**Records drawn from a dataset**
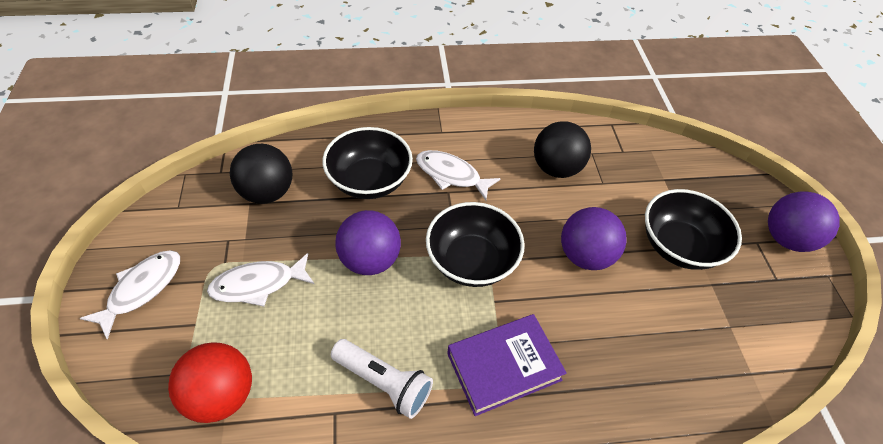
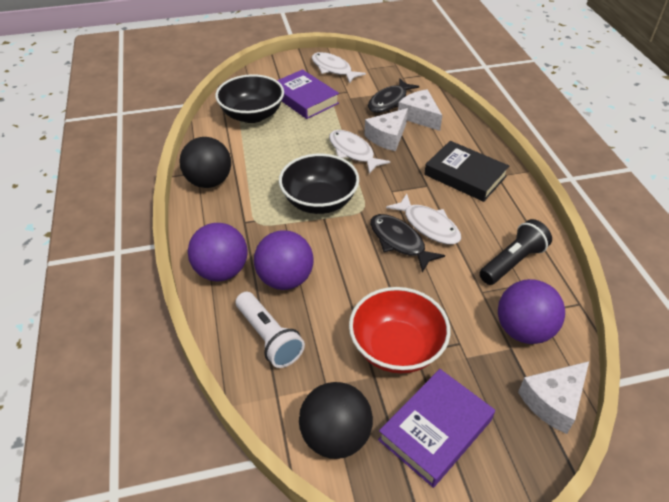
black book: 0 -> 1
black bowl: 3 -> 2
black fish: 0 -> 2
black flashlight: 0 -> 1
purple book: 1 -> 2
red ball: 1 -> 0
red bowl: 0 -> 1
white cheese: 0 -> 3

**Task statement**
Please go over the data above and copy each line with "black" in it.

**Response**
black book: 0 -> 1
black bowl: 3 -> 2
black fish: 0 -> 2
black flashlight: 0 -> 1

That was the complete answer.